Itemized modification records
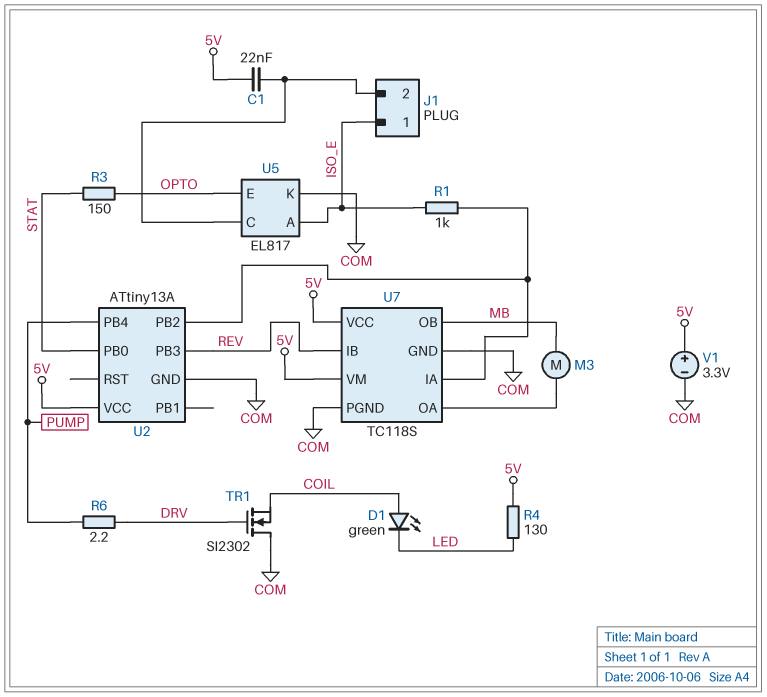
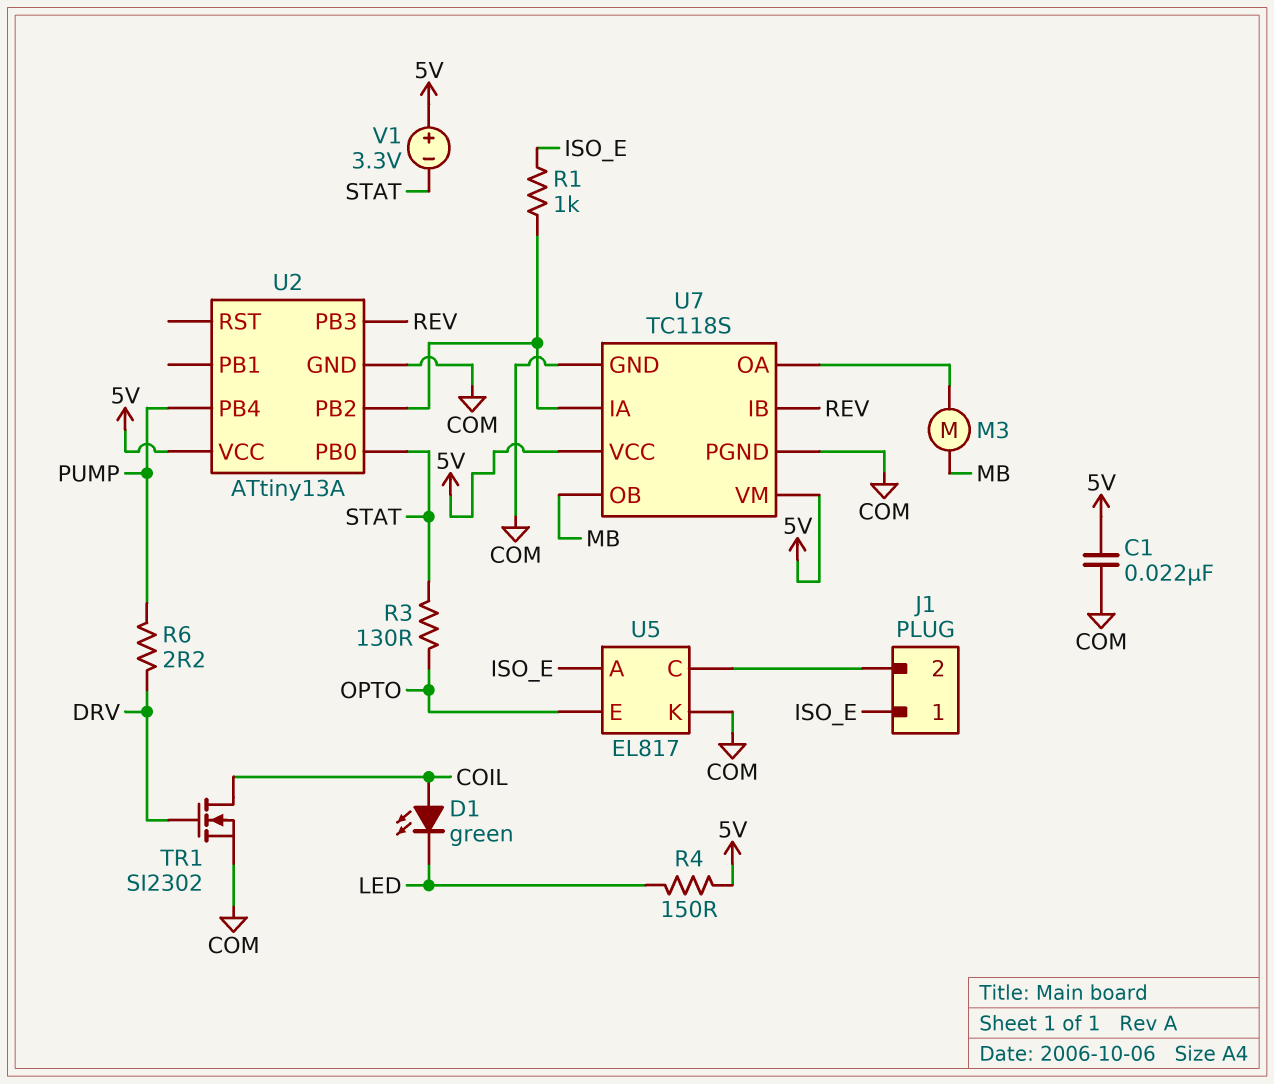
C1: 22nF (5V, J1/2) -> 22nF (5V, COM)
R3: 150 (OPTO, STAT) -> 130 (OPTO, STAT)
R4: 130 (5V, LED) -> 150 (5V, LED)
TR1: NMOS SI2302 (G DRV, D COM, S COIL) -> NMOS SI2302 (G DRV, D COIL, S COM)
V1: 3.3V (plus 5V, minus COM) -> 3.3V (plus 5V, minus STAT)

> What you will do: Please write out all of the data verbatim, with no pictures in the copy.

> Answer to the problem:
C1: 22nF (5V, J1/2) -> 22nF (5V, COM)
R3: 150 (OPTO, STAT) -> 130 (OPTO, STAT)
R4: 130 (5V, LED) -> 150 (5V, LED)
TR1: NMOS SI2302 (G DRV, D COM, S COIL) -> NMOS SI2302 (G DRV, D COIL, S COM)
V1: 3.3V (plus 5V, minus COM) -> 3.3V (plus 5V, minus STAT)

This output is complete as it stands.